Task details
Format the whole listing below as a JSON list of strings, with one string per line. Leave out blank lines and the picture lines.

The data

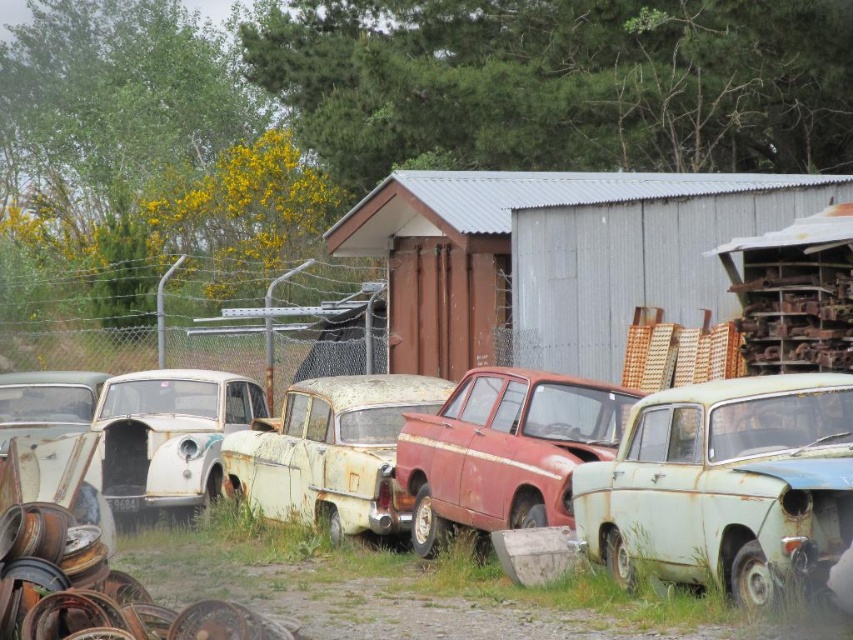
Question: Based on their relative distances, which object is farther from the green matte car at lower right?

Choices:
 (A) rusty metal car at center
 (B) rusty metal car at left

Answer: (B)

Question: Considering the relative positions of rusty corrugated metal hut at center and rusty metal car at left in the image provided, where is rusty corrugated metal hut at center located with respect to rusty metal car at left?

Choices:
 (A) below
 (B) above

Answer: (B)

Question: Which of the following is the farthest from the observer?

Choices:
 (A) green matte car at lower right
 (B) rusty metal car at center

Answer: (B)

Question: Which point is farther from the camera taking this photo?

Choices:
 (A) (498, 376)
 (B) (819, 509)

Answer: (A)

Question: Is rusty corrugated metal hut at center to the right of rusty matte car at center from the viewer's perspective?

Choices:
 (A) no
 (B) yes

Answer: (B)

Question: Does rusty corrugated metal hut at center have a lesser width compared to rusty metal car at center?

Choices:
 (A) yes
 (B) no

Answer: (A)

Answer box
[
  "Question: Based on their relative distances, which object is farther from the green matte car at lower right?",
  "Choices:",
  " (A) rusty metal car at center",
  " (B) rusty metal car at left",
  "Answer: (B)",
  "Question: Considering the relative positions of rusty corrugated metal hut at center and rusty metal car at left in the image provided, where is rusty corrugated metal hut at center located with respect to rusty metal car at left?",
  "Choices:",
  " (A) below",
  " (B) above",
  "Answer: (B)",
  "Question: Which of the following is the farthest from the observer?",
  "Choices:",
  " (A) green matte car at lower right",
  " (B) rusty metal car at center",
  "Answer: (B)",
  "Question: Which point is farther from the camera taking this photo?",
  "Choices:",
  " (A) (498, 376)",
  " (B) (819, 509)",
  "Answer: (A)",
  "Question: Is rusty corrugated metal hut at center to the right of rusty matte car at center from the viewer's perspective?",
  "Choices:",
  " (A) no",
  " (B) yes",
  "Answer: (B)",
  "Question: Does rusty corrugated metal hut at center have a lesser width compared to rusty metal car at center?",
  "Choices:",
  " (A) yes",
  " (B) no",
  "Answer: (A)"
]